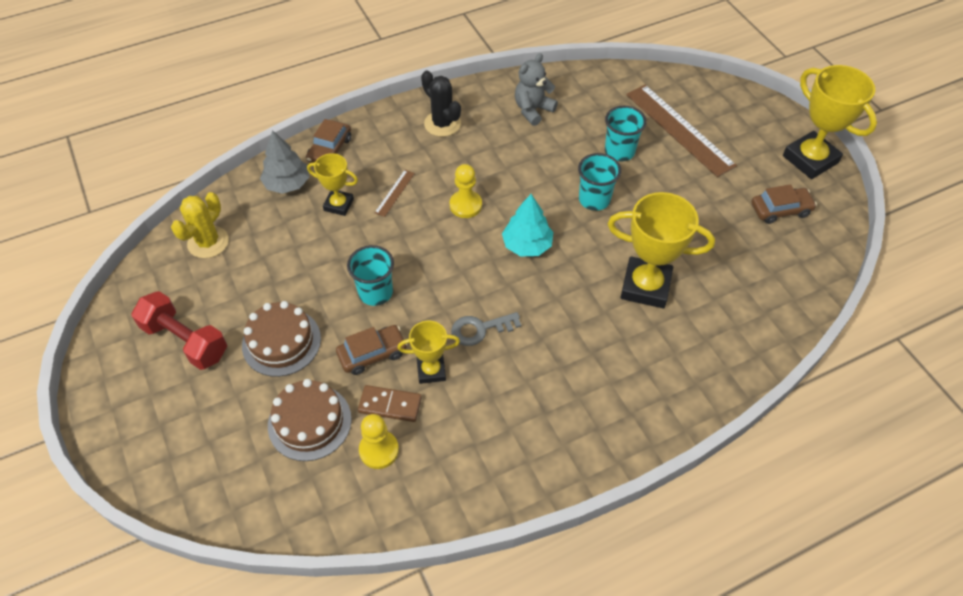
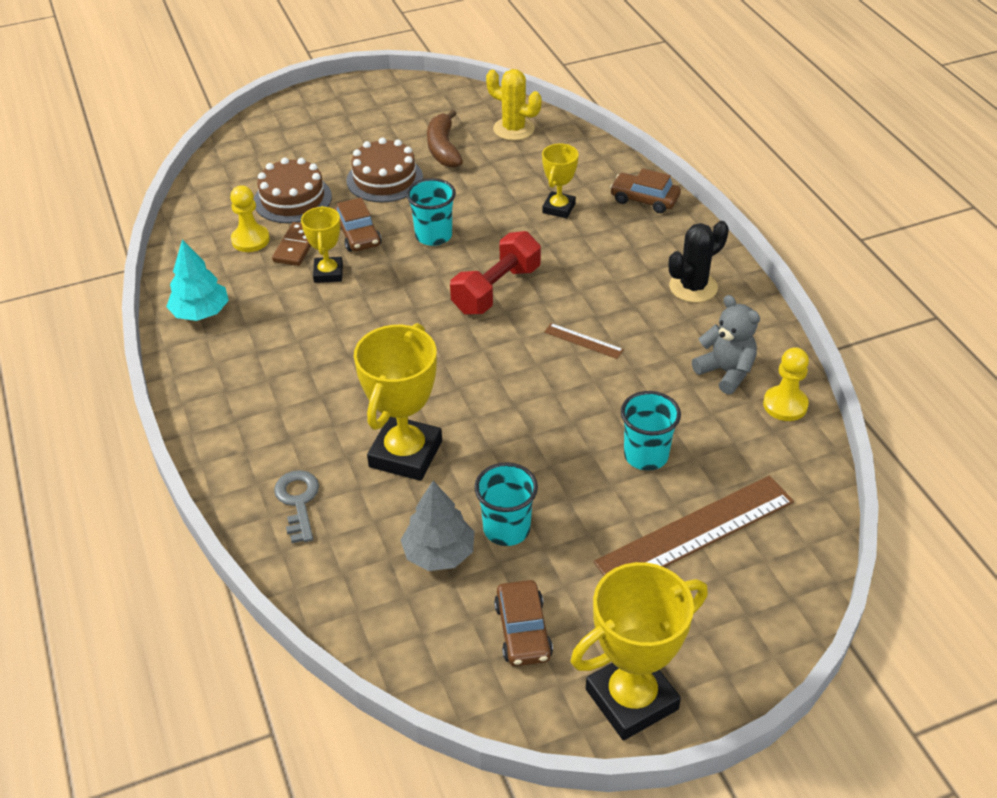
camera: 95 degrees right, 10 degrees down
(185, 340) = (398, 126): red dumbbell -> red dumbbell (496, 290)
(233, 297) = (443, 148): none -> brown banana
(287, 184) = (591, 172): grey tree -> grey tree (439, 553)
(394, 193) = (575, 248): brown ruler -> brown ruler (583, 341)
(465, 205) = (552, 303): yellow pawn -> yellow pawn (785, 405)
(480, 329) = (371, 309): grey key -> grey key (298, 502)
(527, 245) = (485, 352): turquoise tree -> turquoise tree (201, 312)
(594, 200) = (555, 420): turquoise cup -> turquoise cup (506, 529)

WHAT TO DO:
Word for word, repeat the lines from the one holding "(233, 297) = (443, 148): none -> brown banana" through the last line of the entries, both included.

SOLUTION:
(233, 297) = (443, 148): none -> brown banana
(287, 184) = (591, 172): grey tree -> grey tree (439, 553)
(394, 193) = (575, 248): brown ruler -> brown ruler (583, 341)
(465, 205) = (552, 303): yellow pawn -> yellow pawn (785, 405)
(480, 329) = (371, 309): grey key -> grey key (298, 502)
(527, 245) = (485, 352): turquoise tree -> turquoise tree (201, 312)
(594, 200) = (555, 420): turquoise cup -> turquoise cup (506, 529)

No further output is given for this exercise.